> **Prompt**
Rewrite these rows, swapping every "counterclockwise" for "anticlockwise" and leaving all other text unchanged.
*** Raw records
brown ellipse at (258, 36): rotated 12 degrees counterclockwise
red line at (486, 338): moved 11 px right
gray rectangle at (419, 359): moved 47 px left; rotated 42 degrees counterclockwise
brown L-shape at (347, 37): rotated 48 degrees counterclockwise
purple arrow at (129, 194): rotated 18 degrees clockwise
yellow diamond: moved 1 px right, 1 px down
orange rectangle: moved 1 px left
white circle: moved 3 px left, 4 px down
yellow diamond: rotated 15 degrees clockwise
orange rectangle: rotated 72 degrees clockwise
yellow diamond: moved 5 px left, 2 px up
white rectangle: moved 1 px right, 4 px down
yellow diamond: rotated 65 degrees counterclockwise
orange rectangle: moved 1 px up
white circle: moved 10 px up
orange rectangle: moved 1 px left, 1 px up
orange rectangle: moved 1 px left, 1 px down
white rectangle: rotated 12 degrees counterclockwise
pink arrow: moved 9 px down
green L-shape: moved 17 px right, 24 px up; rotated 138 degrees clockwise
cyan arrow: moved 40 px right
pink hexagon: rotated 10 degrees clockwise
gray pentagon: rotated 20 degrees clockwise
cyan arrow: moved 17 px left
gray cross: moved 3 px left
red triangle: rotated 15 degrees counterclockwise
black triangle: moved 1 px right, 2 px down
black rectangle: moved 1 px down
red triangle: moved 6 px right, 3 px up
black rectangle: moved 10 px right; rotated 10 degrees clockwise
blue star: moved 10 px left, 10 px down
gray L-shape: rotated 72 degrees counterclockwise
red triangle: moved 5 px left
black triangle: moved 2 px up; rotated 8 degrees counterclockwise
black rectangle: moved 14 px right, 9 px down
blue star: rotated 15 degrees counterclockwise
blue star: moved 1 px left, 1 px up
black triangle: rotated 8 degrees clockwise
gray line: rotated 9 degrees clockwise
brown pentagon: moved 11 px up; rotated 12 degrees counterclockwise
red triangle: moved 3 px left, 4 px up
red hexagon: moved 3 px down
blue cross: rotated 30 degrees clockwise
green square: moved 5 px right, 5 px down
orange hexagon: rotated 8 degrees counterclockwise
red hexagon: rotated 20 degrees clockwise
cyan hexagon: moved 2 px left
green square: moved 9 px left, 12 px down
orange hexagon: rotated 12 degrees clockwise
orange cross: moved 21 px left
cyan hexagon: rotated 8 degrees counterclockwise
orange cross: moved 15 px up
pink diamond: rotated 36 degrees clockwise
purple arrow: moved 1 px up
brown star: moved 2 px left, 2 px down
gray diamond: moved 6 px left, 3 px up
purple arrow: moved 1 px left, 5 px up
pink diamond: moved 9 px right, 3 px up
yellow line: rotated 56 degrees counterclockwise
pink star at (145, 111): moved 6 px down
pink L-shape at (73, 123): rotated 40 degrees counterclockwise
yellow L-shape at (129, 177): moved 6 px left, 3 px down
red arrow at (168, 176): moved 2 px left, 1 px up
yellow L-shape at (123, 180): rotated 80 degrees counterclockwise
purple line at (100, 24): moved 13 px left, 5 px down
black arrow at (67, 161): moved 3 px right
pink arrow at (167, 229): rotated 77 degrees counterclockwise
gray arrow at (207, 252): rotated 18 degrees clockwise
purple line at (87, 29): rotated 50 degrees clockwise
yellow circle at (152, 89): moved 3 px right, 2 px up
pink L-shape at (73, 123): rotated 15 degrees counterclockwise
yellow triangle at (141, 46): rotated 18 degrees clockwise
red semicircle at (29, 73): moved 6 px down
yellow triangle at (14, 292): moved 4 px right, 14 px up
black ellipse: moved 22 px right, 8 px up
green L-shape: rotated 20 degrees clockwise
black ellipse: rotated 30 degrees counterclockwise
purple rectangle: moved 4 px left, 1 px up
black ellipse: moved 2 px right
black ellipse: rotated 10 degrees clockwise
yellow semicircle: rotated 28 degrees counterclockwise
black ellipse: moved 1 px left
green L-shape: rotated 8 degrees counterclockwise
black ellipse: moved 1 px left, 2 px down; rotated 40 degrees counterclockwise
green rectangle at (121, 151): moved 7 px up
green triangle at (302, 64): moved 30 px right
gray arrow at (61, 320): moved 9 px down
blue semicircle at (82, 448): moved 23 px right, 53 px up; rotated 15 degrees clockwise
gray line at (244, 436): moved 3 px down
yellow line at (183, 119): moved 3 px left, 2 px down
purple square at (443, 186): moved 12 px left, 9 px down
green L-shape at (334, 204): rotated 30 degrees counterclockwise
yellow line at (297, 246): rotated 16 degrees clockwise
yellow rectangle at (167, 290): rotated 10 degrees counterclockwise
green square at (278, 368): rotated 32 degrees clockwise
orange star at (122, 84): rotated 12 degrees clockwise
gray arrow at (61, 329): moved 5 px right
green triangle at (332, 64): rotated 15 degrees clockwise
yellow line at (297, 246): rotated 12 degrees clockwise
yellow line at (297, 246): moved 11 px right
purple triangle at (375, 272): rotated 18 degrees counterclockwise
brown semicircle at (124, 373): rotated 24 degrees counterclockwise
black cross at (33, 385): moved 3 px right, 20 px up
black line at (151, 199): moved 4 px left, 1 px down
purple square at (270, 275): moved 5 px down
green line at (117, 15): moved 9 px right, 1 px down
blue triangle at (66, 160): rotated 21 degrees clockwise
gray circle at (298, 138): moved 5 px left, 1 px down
******
> **Correct response**
brown ellipse at (258, 36): rotated 12 degrees anticlockwise
red line at (486, 338): moved 11 px right
gray rectangle at (419, 359): moved 47 px left; rotated 42 degrees anticlockwise
brown L-shape at (347, 37): rotated 48 degrees anticlockwise
purple arrow at (129, 194): rotated 18 degrees clockwise
yellow diamond: moved 1 px right, 1 px down
orange rectangle: moved 1 px left
white circle: moved 3 px left, 4 px down
yellow diamond: rotated 15 degrees clockwise
orange rectangle: rotated 72 degrees clockwise
yellow diamond: moved 5 px left, 2 px up
white rectangle: moved 1 px right, 4 px down
yellow diamond: rotated 65 degrees anticlockwise
orange rectangle: moved 1 px up
white circle: moved 10 px up
orange rectangle: moved 1 px left, 1 px up
orange rectangle: moved 1 px left, 1 px down
white rectangle: rotated 12 degrees anticlockwise
pink arrow: moved 9 px down
green L-shape: moved 17 px right, 24 px up; rotated 138 degrees clockwise
cyan arrow: moved 40 px right
pink hexagon: rotated 10 degrees clockwise
gray pentagon: rotated 20 degrees clockwise
cyan arrow: moved 17 px left
gray cross: moved 3 px left
red triangle: rotated 15 degrees anticlockwise
black triangle: moved 1 px right, 2 px down
black rectangle: moved 1 px down
red triangle: moved 6 px right, 3 px up
black rectangle: moved 10 px right; rotated 10 degrees clockwise
blue star: moved 10 px left, 10 px down
gray L-shape: rotated 72 degrees anticlockwise
red triangle: moved 5 px left
black triangle: moved 2 px up; rotated 8 degrees anticlockwise
black rectangle: moved 14 px right, 9 px down
blue star: rotated 15 degrees anticlockwise
blue star: moved 1 px left, 1 px up
black triangle: rotated 8 degrees clockwise
gray line: rotated 9 degrees clockwise
brown pentagon: moved 11 px up; rotated 12 degrees anticlockwise
red triangle: moved 3 px left, 4 px up
red hexagon: moved 3 px down
blue cross: rotated 30 degrees clockwise
green square: moved 5 px right, 5 px down
orange hexagon: rotated 8 degrees anticlockwise
red hexagon: rotated 20 degrees clockwise
cyan hexagon: moved 2 px left
green square: moved 9 px left, 12 px down
orange hexagon: rotated 12 degrees clockwise
orange cross: moved 21 px left
cyan hexagon: rotated 8 degrees anticlockwise
orange cross: moved 15 px up
pink diamond: rotated 36 degrees clockwise
purple arrow: moved 1 px up
brown star: moved 2 px left, 2 px down
gray diamond: moved 6 px left, 3 px up
purple arrow: moved 1 px left, 5 px up
pink diamond: moved 9 px right, 3 px up
yellow line: rotated 56 degrees anticlockwise
pink star at (145, 111): moved 6 px down
pink L-shape at (73, 123): rotated 40 degrees anticlockwise
yellow L-shape at (129, 177): moved 6 px left, 3 px down
red arrow at (168, 176): moved 2 px left, 1 px up
yellow L-shape at (123, 180): rotated 80 degrees anticlockwise
purple line at (100, 24): moved 13 px left, 5 px down
black arrow at (67, 161): moved 3 px right
pink arrow at (167, 229): rotated 77 degrees anticlockwise
gray arrow at (207, 252): rotated 18 degrees clockwise
purple line at (87, 29): rotated 50 degrees clockwise
yellow circle at (152, 89): moved 3 px right, 2 px up
pink L-shape at (73, 123): rotated 15 degrees anticlockwise
yellow triangle at (141, 46): rotated 18 degrees clockwise
red semicircle at (29, 73): moved 6 px down
yellow triangle at (14, 292): moved 4 px right, 14 px up
black ellipse: moved 22 px right, 8 px up
green L-shape: rotated 20 degrees clockwise
black ellipse: rotated 30 degrees anticlockwise
purple rectangle: moved 4 px left, 1 px up
black ellipse: moved 2 px right
black ellipse: rotated 10 degrees clockwise
yellow semicircle: rotated 28 degrees anticlockwise
black ellipse: moved 1 px left
green L-shape: rotated 8 degrees anticlockwise
black ellipse: moved 1 px left, 2 px down; rotated 40 degrees anticlockwise
green rectangle at (121, 151): moved 7 px up
green triangle at (302, 64): moved 30 px right
gray arrow at (61, 320): moved 9 px down
blue semicircle at (82, 448): moved 23 px right, 53 px up; rotated 15 degrees clockwise
gray line at (244, 436): moved 3 px down
yellow line at (183, 119): moved 3 px left, 2 px down
purple square at (443, 186): moved 12 px left, 9 px down
green L-shape at (334, 204): rotated 30 degrees anticlockwise
yellow line at (297, 246): rotated 16 degrees clockwise
yellow rectangle at (167, 290): rotated 10 degrees anticlockwise
green square at (278, 368): rotated 32 degrees clockwise
orange star at (122, 84): rotated 12 degrees clockwise
gray arrow at (61, 329): moved 5 px right
green triangle at (332, 64): rotated 15 degrees clockwise
yellow line at (297, 246): rotated 12 degrees clockwise
yellow line at (297, 246): moved 11 px right
purple triangle at (375, 272): rotated 18 degrees anticlockwise
brown semicircle at (124, 373): rotated 24 degrees anticlockwise
black cross at (33, 385): moved 3 px right, 20 px up
black line at (151, 199): moved 4 px left, 1 px down
purple square at (270, 275): moved 5 px down
green line at (117, 15): moved 9 px right, 1 px down
blue triangle at (66, 160): rotated 21 degrees clockwise
gray circle at (298, 138): moved 5 px left, 1 px down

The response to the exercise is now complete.